» WORK INSTRUCTION:
Restate the data word for word. Leave the pictures out.

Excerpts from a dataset
◆ ◆ ◆
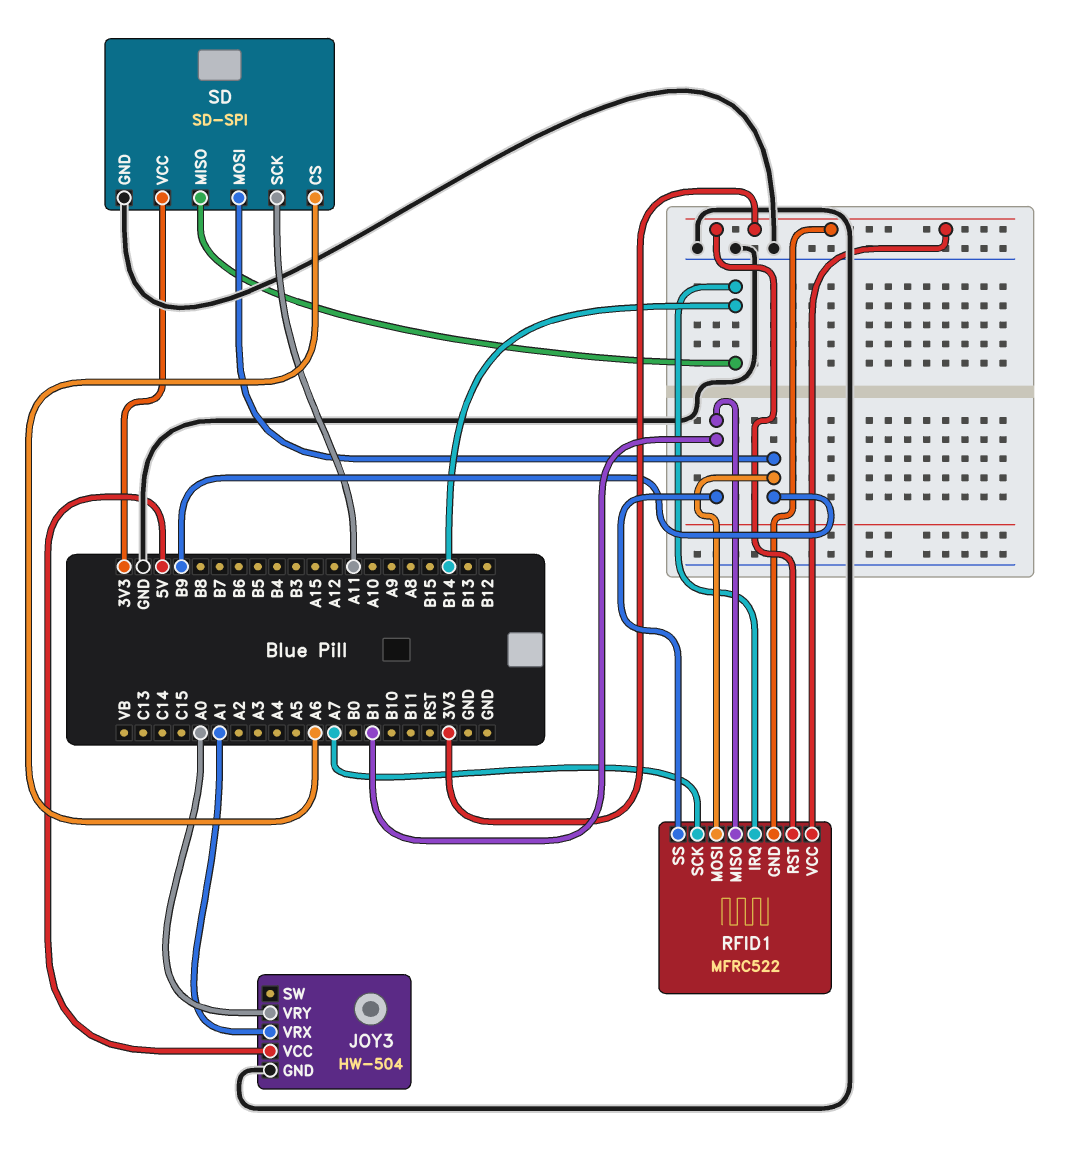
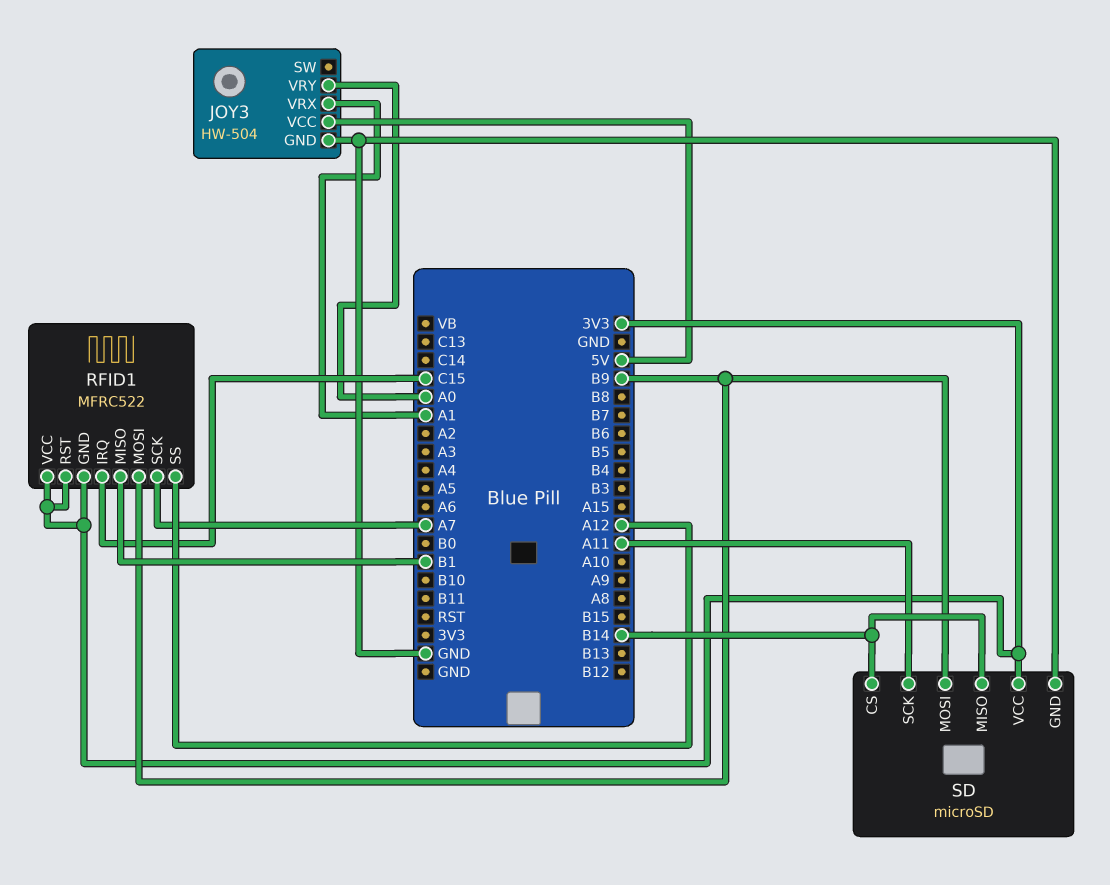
RFID1 pin IRQ: B14 -> C15
RFID1 pin SS: B1 -> A12
SD: SD-SPI -> microSD
SD pin CS: A6 -> B14

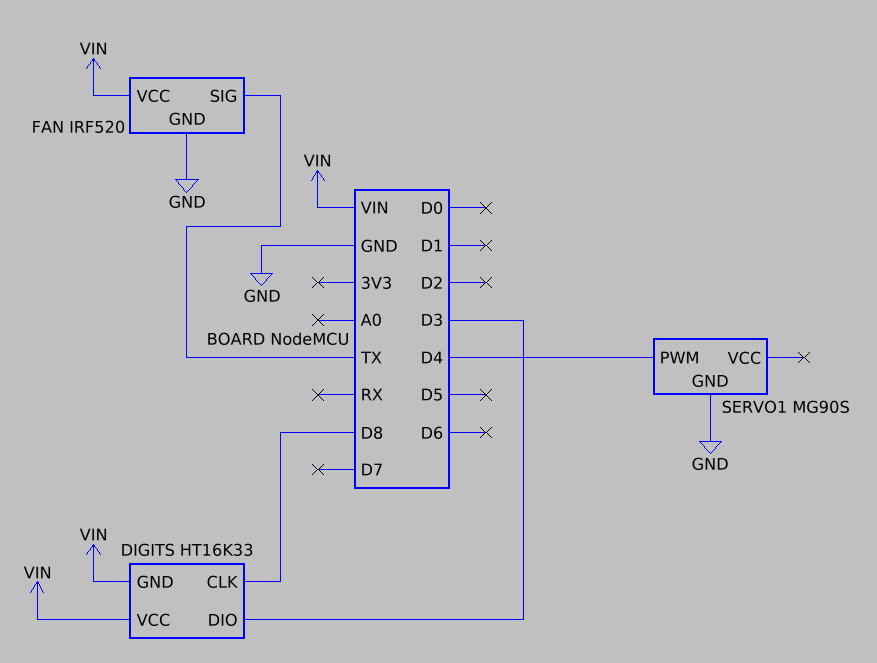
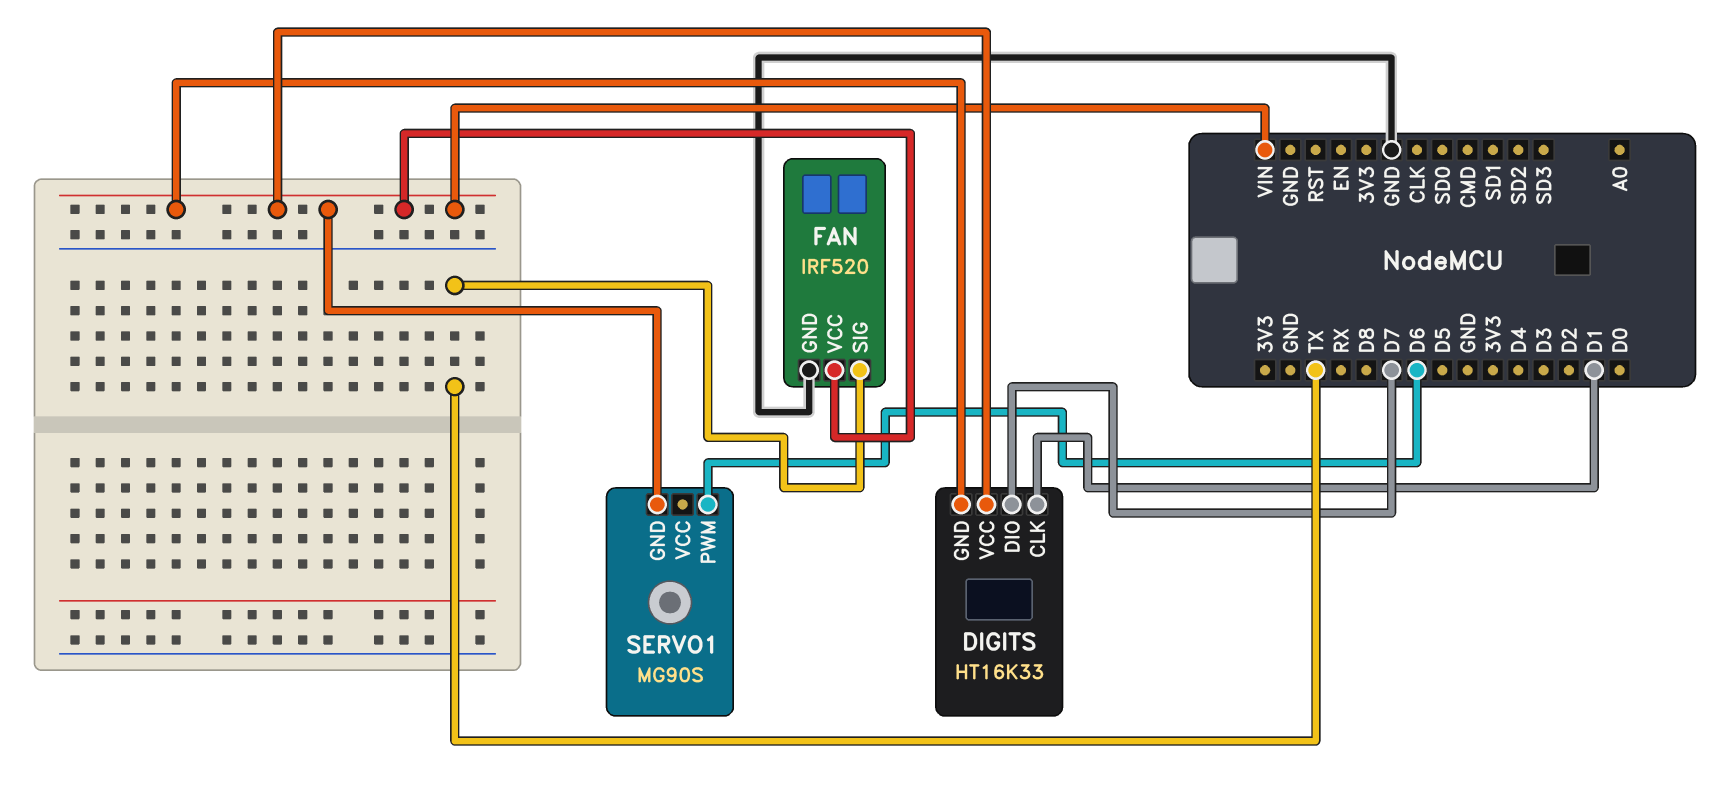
DIGITS pin CLK: D8 -> D1
DIGITS pin DIO: D3 -> D7
SERVO1 pin GND: GND -> VIN
SERVO1 pin PWM: D4 -> D6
◆ ◆ ◆
» ANSWER FOR THIS EXERCISE:
RFID1 pin IRQ: B14 -> C15
RFID1 pin SS: B1 -> A12
SD: SD-SPI -> microSD
SD pin CS: A6 -> B14

DIGITS pin CLK: D8 -> D1
DIGITS pin DIO: D3 -> D7
SERVO1 pin GND: GND -> VIN
SERVO1 pin PWM: D4 -> D6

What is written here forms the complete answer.